> _EXERCISE REQUIREMENTS_
Could you set down exactly the lines in the records below between the line holding "camera: 165 degrees right, 0 degrees up" and the line holding "(678, 252) = (314, 452): red", inclusive?

> _LISTED RECORDS_
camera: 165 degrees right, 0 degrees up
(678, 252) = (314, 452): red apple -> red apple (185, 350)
--
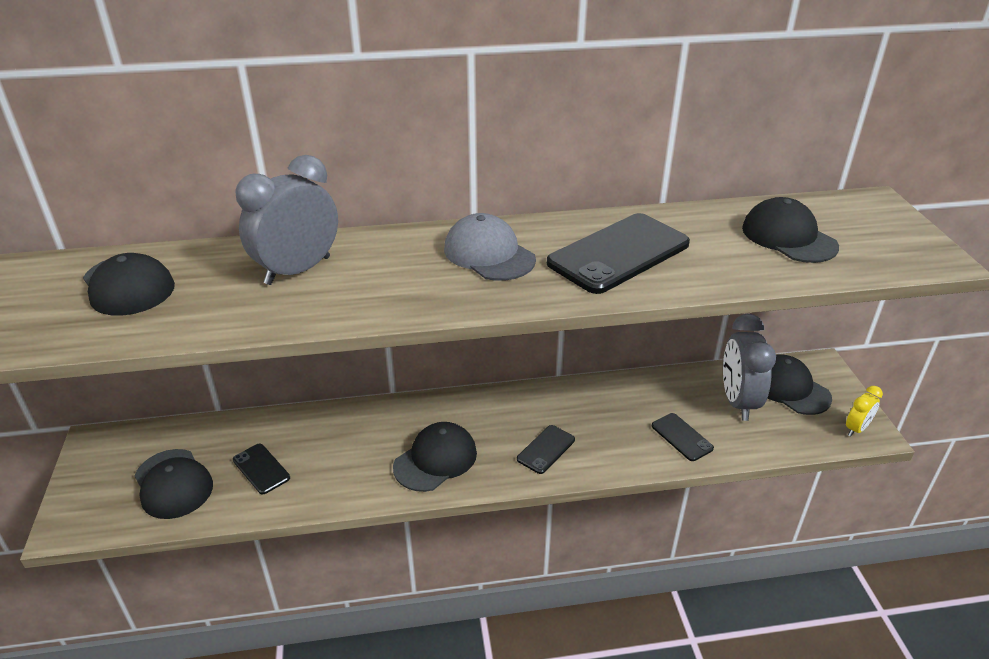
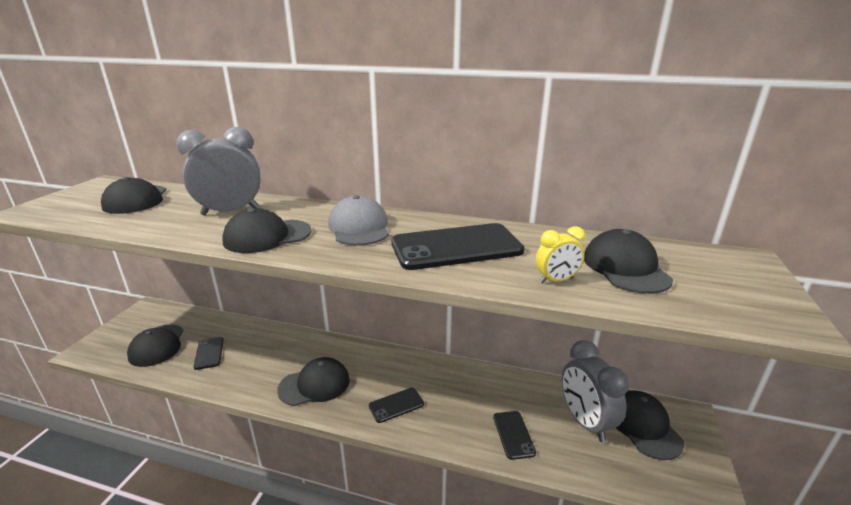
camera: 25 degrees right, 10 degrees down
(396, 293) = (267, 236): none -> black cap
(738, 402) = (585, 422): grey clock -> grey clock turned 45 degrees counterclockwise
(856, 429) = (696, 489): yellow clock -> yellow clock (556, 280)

> _ANSWER FOR THE TASK_
camera: 165 degrees right, 0 degrees up
(678, 252) = (314, 452): red apple -> red apple (185, 350)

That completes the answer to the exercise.